[THE TASK]: Please transcribe the listing below exactly, but only from the line containing "Trace every road" through its last line.

[SUPPLIED MATERIAL]:
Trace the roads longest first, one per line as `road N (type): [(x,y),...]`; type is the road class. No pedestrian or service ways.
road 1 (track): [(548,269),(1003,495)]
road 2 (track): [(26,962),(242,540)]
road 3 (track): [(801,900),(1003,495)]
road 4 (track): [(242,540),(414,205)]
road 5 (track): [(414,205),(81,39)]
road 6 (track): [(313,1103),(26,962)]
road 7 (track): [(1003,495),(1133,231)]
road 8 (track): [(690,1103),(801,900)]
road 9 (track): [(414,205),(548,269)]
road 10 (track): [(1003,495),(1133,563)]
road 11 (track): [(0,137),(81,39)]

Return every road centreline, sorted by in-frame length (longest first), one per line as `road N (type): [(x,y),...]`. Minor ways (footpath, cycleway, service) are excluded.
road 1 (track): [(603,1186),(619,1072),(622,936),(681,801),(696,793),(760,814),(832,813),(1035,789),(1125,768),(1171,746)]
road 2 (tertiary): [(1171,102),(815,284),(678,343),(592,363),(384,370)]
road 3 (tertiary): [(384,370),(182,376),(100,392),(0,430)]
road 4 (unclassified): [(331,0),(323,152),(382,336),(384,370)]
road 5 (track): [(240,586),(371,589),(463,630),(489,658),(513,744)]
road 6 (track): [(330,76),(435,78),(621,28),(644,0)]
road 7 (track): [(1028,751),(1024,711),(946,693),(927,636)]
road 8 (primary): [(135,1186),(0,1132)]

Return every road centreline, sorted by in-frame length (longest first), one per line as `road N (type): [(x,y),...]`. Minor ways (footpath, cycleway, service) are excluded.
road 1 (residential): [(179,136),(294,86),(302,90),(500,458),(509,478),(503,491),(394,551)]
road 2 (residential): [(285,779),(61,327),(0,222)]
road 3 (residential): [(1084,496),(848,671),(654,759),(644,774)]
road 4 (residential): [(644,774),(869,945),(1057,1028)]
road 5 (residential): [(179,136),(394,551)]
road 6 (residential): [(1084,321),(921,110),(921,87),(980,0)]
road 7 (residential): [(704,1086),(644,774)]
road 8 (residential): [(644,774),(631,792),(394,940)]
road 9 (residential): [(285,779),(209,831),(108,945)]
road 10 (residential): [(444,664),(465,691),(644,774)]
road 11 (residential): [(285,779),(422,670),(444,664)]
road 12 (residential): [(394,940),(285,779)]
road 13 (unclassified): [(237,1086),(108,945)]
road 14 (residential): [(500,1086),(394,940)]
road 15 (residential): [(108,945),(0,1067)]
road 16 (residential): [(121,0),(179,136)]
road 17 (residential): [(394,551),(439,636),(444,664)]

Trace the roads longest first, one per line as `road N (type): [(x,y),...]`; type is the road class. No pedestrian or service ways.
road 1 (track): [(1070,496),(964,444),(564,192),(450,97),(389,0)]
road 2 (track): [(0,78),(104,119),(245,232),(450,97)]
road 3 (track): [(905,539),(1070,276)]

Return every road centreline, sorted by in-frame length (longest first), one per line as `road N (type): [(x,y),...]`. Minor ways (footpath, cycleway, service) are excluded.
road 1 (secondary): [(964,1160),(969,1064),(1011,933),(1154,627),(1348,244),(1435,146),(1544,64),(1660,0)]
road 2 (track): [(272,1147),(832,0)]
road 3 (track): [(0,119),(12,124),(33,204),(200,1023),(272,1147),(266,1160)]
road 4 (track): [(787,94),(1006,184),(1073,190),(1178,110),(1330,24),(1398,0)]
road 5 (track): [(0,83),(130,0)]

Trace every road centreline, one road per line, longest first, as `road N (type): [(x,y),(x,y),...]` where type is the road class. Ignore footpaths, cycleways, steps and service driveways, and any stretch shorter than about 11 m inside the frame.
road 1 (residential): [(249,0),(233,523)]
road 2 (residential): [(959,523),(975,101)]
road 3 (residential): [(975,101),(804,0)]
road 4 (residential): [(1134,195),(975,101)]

[YOUR RESPONSE]:
Trace every road centreline, one road per line, longest first, as `road N (type): [(x,y),(x,y),...]` where type is the road class. Ignore footpaths, cycleways, steps and service driveways, and any stretch shorter than about 11 m inside the frame.
road 1 (residential): [(249,0),(233,523)]
road 2 (residential): [(959,523),(975,101)]
road 3 (residential): [(975,101),(804,0)]
road 4 (residential): [(1134,195),(975,101)]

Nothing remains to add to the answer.